■ **Task details**
Lines from the one containing "orange triangle: (227, 405)" through the last line of the records below are to be repeated exactly.

■ **Input**
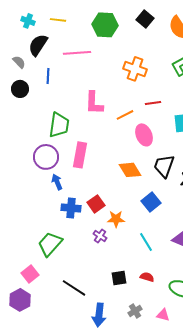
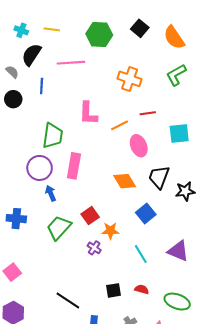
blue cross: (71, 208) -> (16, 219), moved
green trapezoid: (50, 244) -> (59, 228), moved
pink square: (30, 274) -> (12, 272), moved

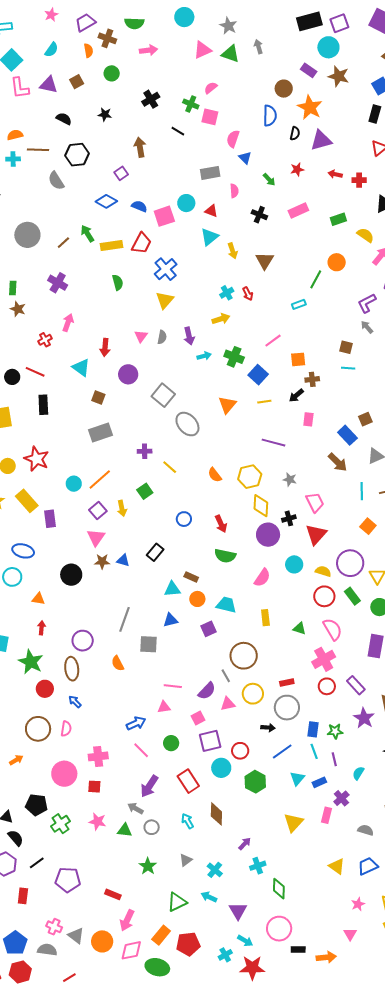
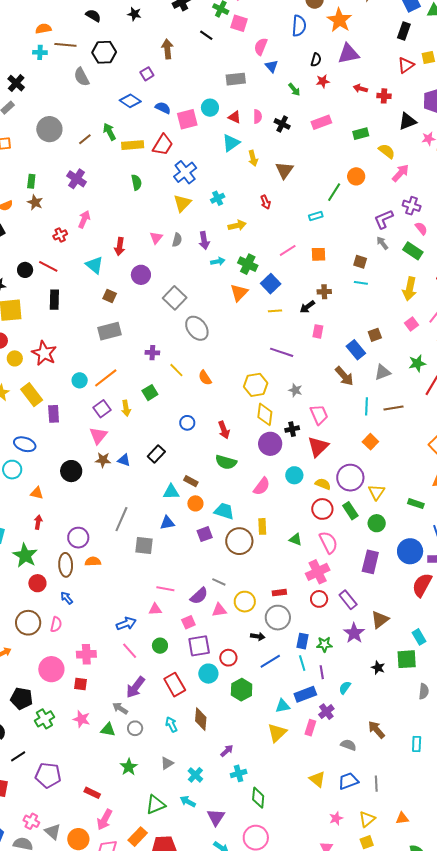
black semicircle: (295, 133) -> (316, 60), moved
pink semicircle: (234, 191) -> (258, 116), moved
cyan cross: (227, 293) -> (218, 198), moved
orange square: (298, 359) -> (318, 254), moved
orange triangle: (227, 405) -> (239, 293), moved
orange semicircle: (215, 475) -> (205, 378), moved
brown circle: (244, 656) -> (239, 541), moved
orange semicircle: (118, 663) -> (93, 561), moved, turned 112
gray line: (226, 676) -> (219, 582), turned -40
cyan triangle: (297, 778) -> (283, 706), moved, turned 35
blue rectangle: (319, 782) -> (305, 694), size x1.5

■ **Answer to the exercise**
orange triangle: (227, 405) -> (239, 293), moved
orange semicircle: (215, 475) -> (205, 378), moved
brown circle: (244, 656) -> (239, 541), moved
orange semicircle: (118, 663) -> (93, 561), moved, turned 112
gray line: (226, 676) -> (219, 582), turned -40
cyan triangle: (297, 778) -> (283, 706), moved, turned 35
blue rectangle: (319, 782) -> (305, 694), size x1.5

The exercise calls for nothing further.